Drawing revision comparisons
════════════════

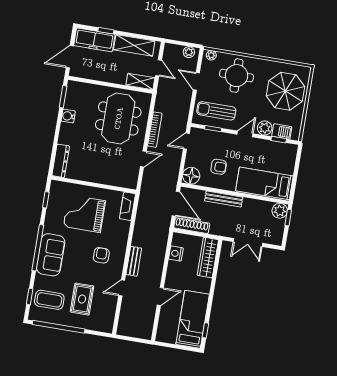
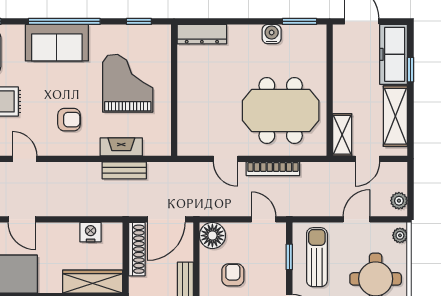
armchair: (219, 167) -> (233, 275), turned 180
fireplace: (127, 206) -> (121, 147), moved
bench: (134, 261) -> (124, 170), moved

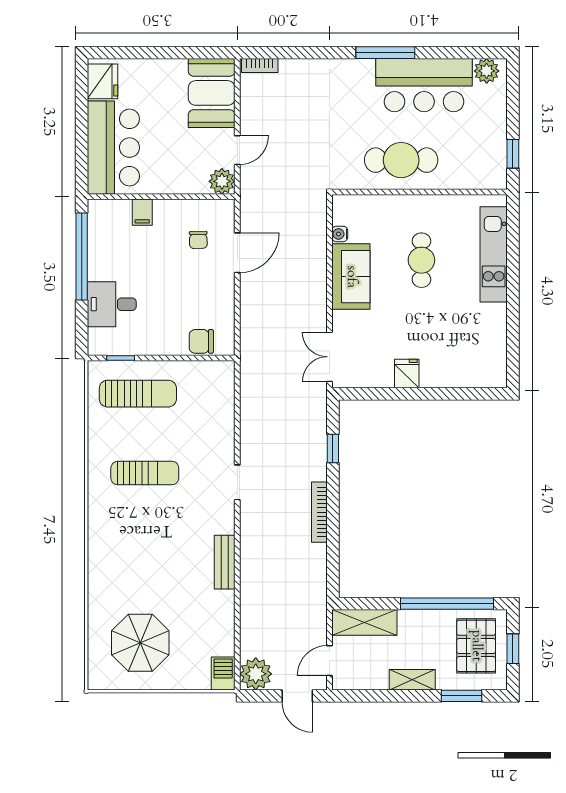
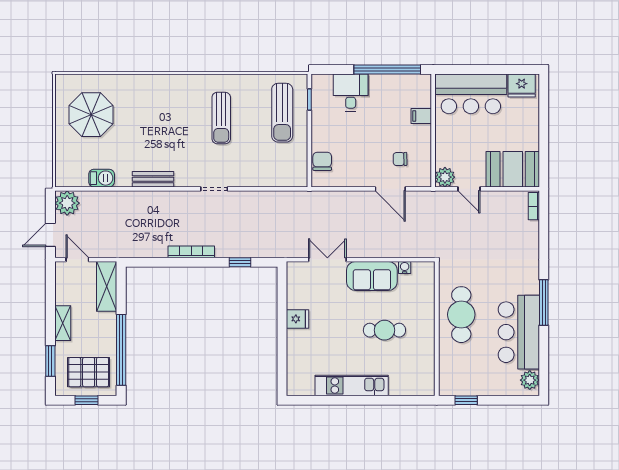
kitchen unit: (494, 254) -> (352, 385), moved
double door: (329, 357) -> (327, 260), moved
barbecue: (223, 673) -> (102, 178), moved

════════════════

**Work task**
Output all of the entries once more, word for word, with the images removed.

**Response**
armchair: (219, 167) -> (233, 275), turned 180
fireplace: (127, 206) -> (121, 147), moved
bench: (134, 261) -> (124, 170), moved

kitchen unit: (494, 254) -> (352, 385), moved
double door: (329, 357) -> (327, 260), moved
barbecue: (223, 673) -> (102, 178), moved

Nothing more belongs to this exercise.